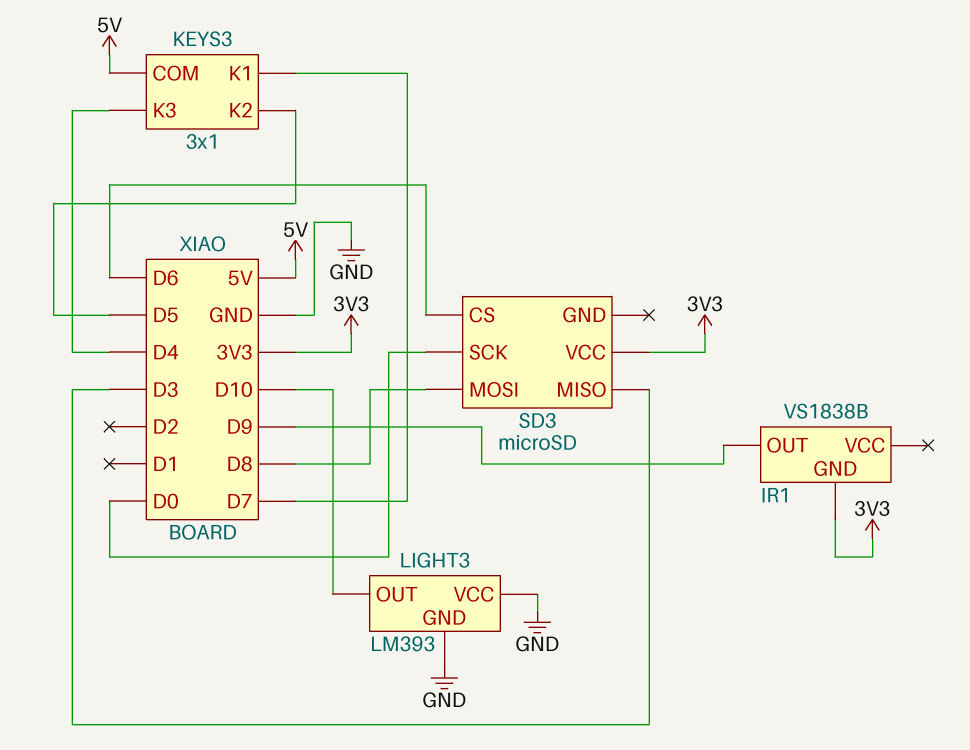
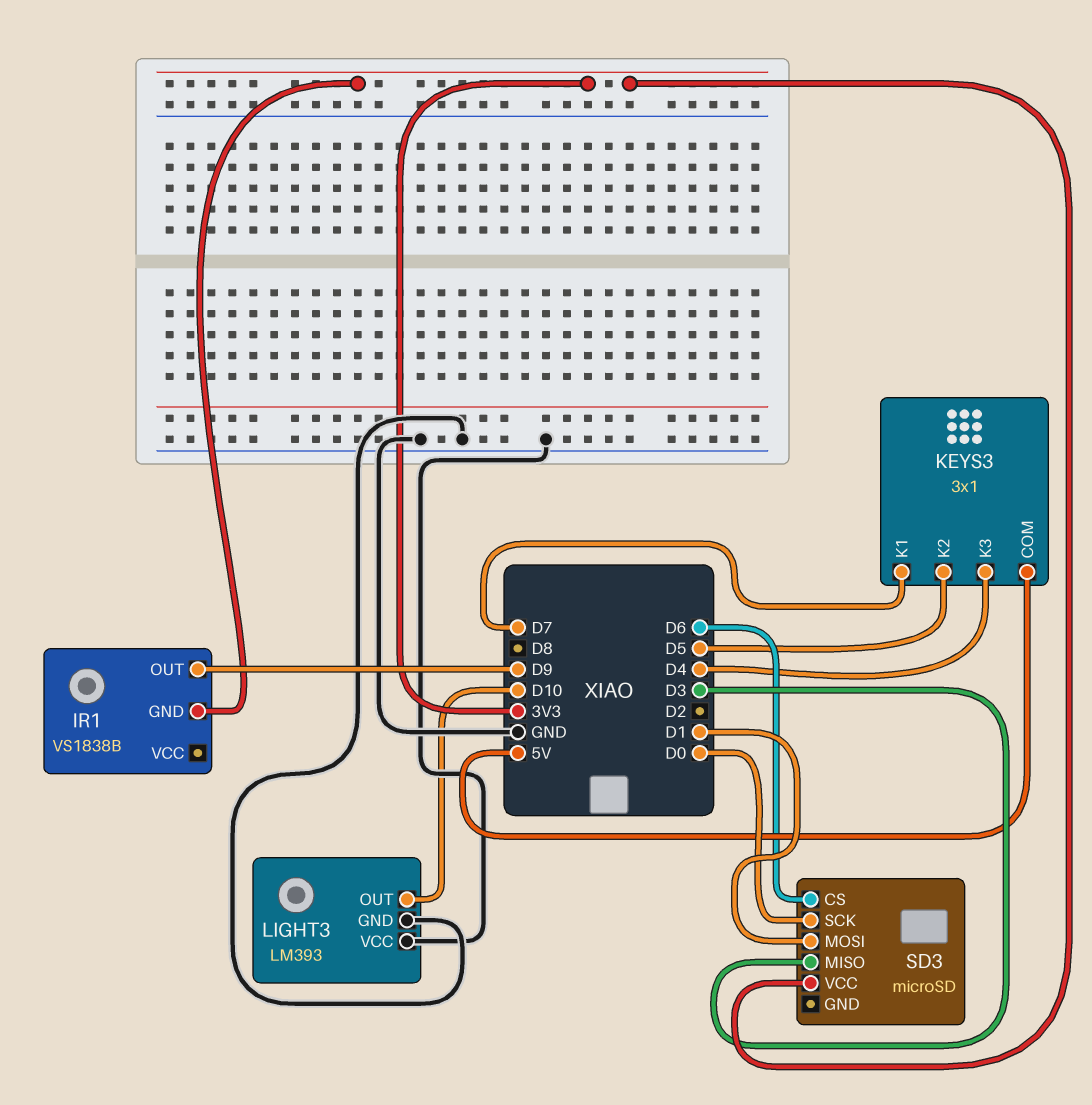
SD3 pin MOSI: D8 -> D1

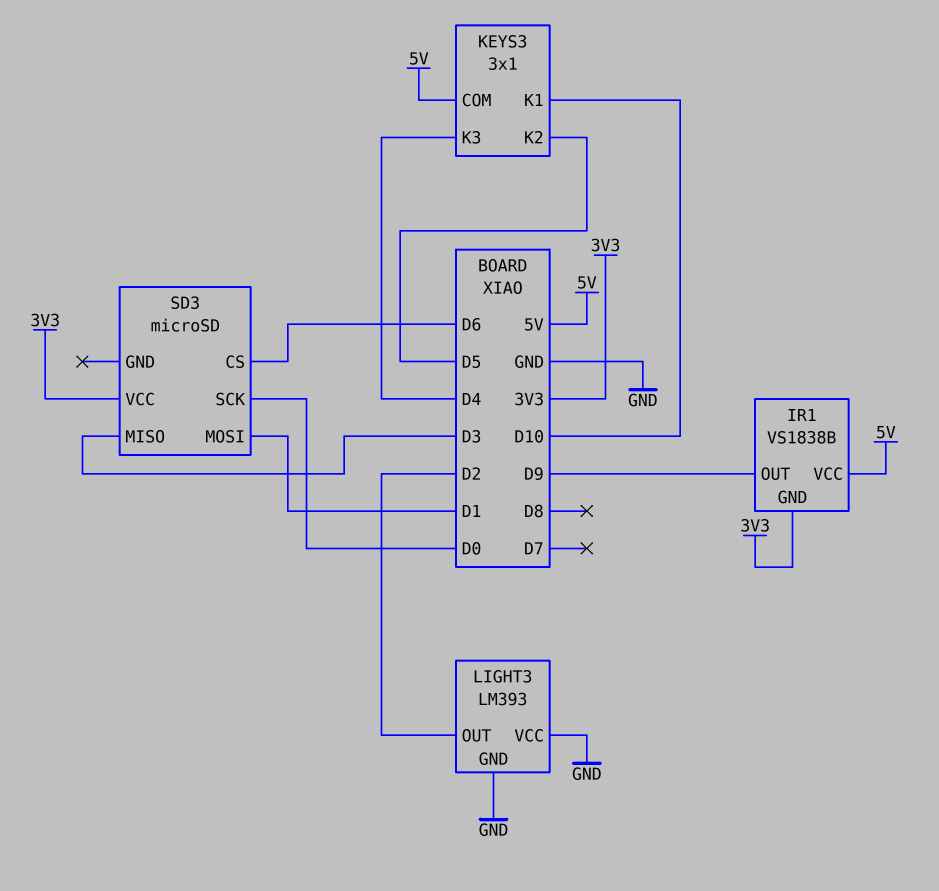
IR1 pin VCC: none -> 5V
KEYS3 pin K1: D7 -> D10
LIGHT3 pin OUT: D10 -> D2

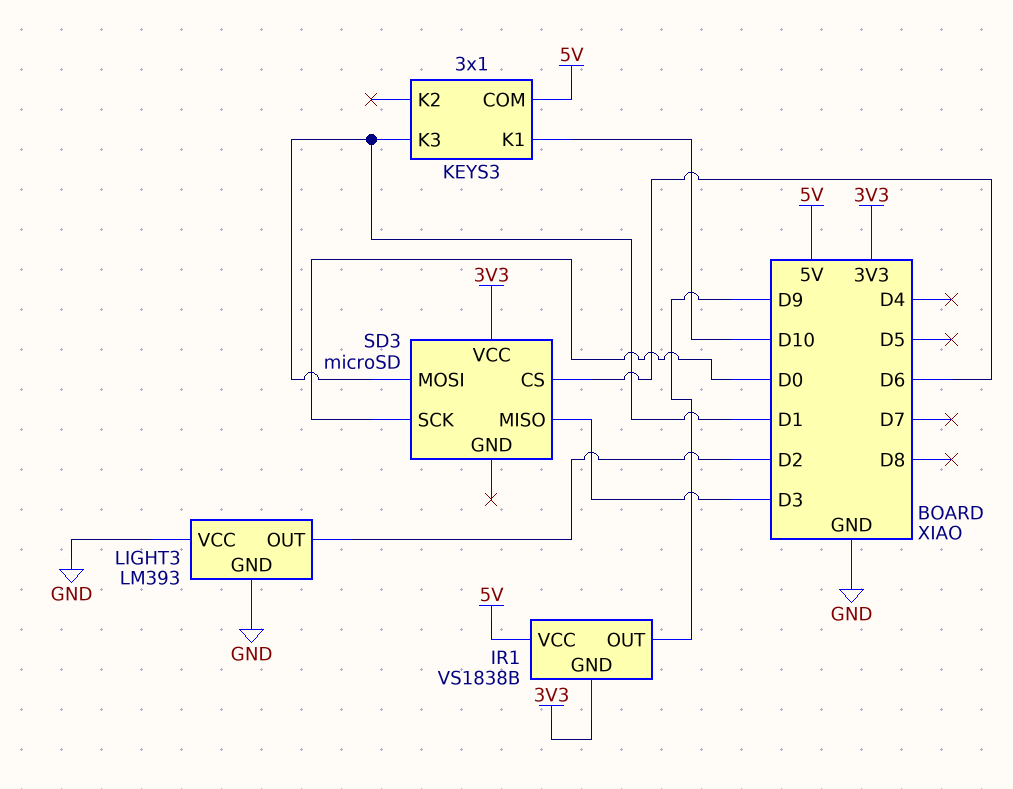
KEYS3 pin K2: D5 -> none
KEYS3 pin K3: D4 -> D1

--*--

#### TASK BRIEF
Give back exactly the lines from the one with "IR1 pin VCC: none -> 5V" through the end of the records above, inclusive, and omit any pictures.

#### YOUR RESPONSE
IR1 pin VCC: none -> 5V
KEYS3 pin K1: D7 -> D10
LIGHT3 pin OUT: D10 -> D2

KEYS3 pin K2: D5 -> none
KEYS3 pin K3: D4 -> D1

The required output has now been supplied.